>> Start

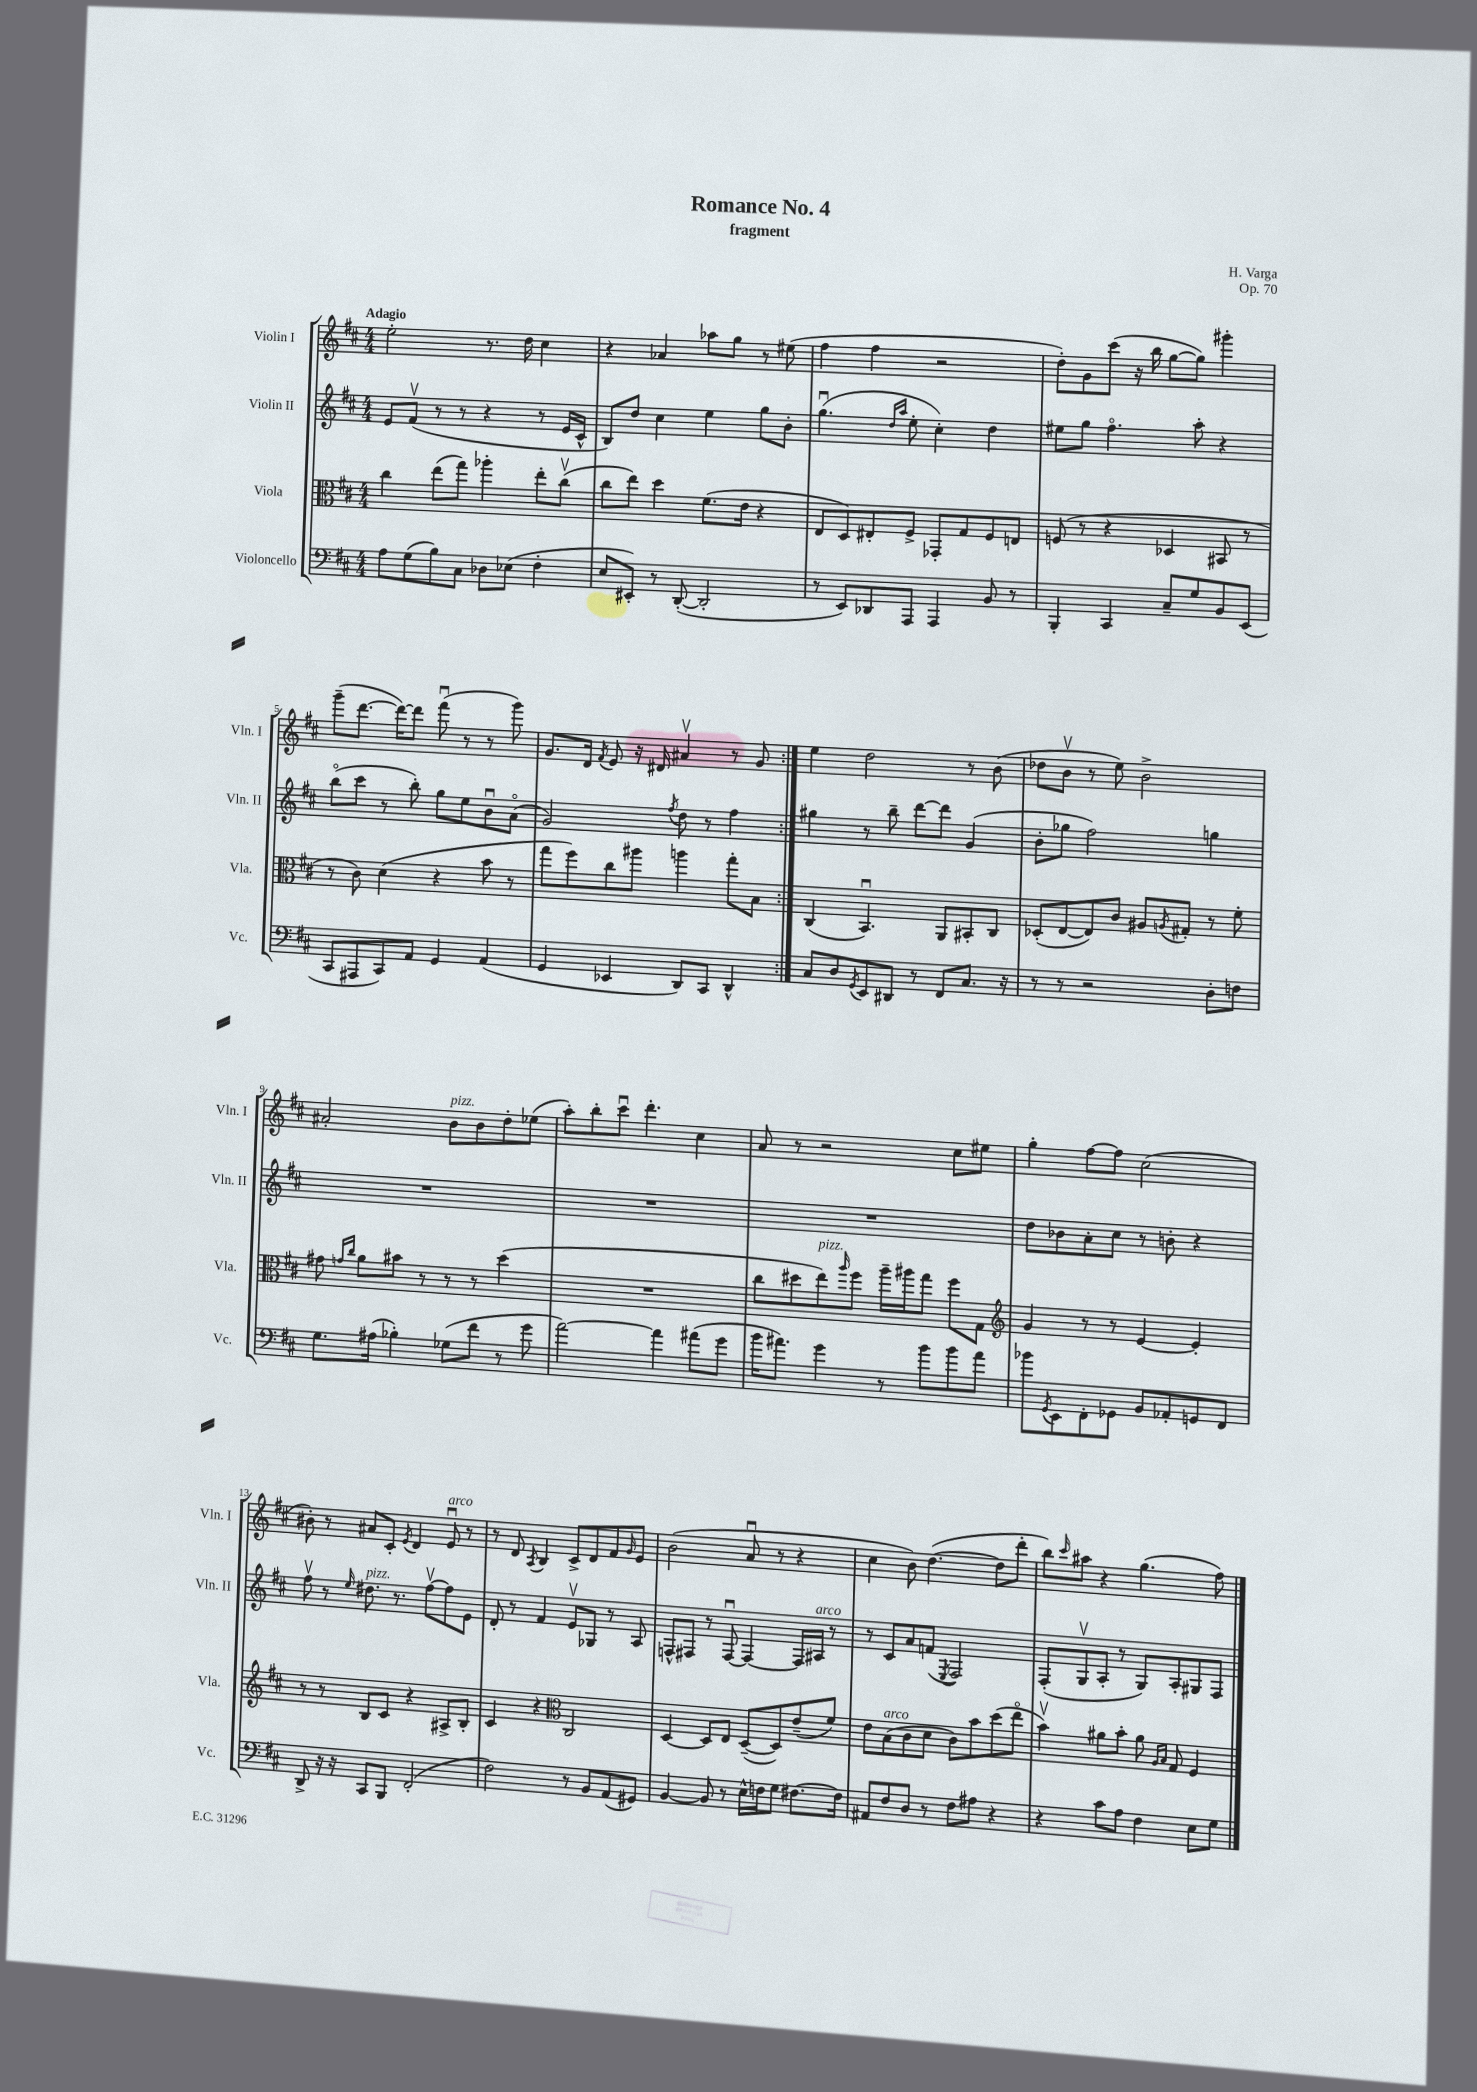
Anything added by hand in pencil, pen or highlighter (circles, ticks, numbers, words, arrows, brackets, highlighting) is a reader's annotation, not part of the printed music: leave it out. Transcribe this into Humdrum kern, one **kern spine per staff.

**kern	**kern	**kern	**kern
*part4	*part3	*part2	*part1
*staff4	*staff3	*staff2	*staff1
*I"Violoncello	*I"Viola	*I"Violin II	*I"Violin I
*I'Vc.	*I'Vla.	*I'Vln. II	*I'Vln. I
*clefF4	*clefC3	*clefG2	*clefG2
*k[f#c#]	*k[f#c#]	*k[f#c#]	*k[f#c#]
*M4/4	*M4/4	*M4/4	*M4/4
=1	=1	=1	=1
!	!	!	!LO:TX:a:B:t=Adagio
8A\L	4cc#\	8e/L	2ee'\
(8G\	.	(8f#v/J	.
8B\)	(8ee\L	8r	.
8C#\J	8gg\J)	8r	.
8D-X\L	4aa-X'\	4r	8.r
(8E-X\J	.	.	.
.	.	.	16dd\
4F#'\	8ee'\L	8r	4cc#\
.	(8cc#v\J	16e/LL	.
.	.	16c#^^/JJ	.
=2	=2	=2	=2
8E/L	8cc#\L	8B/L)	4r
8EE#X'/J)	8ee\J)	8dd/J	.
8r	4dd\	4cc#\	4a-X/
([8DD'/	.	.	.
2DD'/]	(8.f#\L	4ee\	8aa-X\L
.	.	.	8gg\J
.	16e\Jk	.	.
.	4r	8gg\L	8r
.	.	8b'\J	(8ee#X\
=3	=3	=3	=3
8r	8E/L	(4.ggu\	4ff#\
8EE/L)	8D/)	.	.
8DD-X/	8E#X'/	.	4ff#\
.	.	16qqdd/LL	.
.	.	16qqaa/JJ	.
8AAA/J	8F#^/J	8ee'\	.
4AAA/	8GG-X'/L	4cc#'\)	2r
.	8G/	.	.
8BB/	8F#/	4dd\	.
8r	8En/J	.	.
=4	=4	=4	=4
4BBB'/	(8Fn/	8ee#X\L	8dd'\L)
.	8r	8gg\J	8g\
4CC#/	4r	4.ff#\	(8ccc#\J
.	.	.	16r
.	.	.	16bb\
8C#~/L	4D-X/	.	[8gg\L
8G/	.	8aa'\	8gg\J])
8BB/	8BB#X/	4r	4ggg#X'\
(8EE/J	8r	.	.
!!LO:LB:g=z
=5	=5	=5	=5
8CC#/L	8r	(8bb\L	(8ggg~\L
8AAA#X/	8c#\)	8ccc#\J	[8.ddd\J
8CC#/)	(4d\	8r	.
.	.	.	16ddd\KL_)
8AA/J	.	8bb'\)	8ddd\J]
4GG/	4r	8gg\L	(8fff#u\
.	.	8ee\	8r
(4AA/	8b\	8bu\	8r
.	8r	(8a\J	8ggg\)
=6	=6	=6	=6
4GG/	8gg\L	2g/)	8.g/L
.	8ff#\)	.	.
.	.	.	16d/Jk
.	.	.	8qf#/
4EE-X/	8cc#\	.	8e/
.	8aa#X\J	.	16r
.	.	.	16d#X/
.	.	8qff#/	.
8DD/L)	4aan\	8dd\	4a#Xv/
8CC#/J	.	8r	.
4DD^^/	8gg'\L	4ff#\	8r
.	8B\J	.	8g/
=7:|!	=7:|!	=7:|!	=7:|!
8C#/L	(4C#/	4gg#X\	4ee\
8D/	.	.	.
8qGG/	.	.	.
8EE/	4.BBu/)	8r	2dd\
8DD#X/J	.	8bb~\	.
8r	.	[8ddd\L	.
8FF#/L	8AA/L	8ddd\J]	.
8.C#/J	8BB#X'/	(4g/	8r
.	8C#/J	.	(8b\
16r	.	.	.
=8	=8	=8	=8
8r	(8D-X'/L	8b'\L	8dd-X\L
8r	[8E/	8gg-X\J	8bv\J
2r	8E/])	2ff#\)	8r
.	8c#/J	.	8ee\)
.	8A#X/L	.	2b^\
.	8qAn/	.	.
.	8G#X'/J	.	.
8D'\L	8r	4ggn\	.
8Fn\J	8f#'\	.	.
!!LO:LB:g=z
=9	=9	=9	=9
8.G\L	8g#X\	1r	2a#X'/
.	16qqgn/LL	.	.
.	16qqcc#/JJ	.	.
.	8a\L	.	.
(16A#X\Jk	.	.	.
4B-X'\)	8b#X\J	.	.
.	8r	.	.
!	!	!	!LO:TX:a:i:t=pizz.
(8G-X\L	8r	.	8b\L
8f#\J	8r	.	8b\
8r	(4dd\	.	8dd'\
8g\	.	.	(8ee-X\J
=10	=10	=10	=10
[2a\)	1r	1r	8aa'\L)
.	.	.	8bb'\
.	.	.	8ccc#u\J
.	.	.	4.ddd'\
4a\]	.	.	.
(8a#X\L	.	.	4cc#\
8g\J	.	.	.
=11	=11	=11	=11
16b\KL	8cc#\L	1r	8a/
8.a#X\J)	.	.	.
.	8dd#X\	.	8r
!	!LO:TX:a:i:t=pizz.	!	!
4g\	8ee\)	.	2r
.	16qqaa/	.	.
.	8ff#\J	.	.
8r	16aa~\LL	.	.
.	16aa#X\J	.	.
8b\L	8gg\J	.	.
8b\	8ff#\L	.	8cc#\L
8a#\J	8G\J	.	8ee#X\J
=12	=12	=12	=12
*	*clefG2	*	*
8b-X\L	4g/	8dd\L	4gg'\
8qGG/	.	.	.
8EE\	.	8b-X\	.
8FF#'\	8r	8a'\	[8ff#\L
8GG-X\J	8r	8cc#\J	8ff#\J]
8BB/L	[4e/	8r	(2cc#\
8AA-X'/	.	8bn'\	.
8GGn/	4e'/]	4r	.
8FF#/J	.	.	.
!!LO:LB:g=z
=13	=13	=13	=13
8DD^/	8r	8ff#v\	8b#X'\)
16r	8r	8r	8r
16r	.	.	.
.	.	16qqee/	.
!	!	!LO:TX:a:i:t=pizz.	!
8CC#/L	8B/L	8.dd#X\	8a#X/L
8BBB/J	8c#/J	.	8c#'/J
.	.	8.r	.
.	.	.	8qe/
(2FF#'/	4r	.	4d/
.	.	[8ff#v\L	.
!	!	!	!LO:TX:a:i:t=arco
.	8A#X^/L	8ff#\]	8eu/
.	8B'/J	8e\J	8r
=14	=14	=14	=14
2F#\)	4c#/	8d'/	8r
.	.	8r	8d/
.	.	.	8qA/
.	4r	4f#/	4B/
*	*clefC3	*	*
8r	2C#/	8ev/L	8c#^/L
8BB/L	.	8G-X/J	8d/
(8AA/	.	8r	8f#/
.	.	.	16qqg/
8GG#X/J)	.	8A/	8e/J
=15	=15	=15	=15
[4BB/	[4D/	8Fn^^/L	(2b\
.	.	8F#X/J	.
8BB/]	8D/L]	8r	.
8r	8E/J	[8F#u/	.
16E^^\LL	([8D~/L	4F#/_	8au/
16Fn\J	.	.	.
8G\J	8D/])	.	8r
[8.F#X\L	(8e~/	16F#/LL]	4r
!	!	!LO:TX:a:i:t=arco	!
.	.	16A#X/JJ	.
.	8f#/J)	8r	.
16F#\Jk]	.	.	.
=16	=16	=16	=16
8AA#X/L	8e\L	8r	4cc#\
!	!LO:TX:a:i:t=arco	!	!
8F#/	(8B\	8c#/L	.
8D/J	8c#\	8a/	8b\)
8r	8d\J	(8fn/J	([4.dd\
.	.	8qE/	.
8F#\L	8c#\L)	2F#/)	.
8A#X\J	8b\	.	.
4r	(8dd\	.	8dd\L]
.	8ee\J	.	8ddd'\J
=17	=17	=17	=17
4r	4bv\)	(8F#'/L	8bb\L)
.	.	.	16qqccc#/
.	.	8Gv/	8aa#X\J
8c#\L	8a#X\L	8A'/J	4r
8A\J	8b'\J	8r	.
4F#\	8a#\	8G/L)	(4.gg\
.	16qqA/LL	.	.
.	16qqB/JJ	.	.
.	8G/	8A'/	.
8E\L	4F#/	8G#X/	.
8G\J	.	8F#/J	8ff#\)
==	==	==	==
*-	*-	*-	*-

>> End

List each line of the material above that contains the string "arco", copying every such line in full.

▸ CORRECT OUTPUT:
!	!	!	!LO:TX:a:i:t=arco
!	!	!LO:TX:a:i:t=arco	!
!	!LO:TX:a:i:t=arco	!	!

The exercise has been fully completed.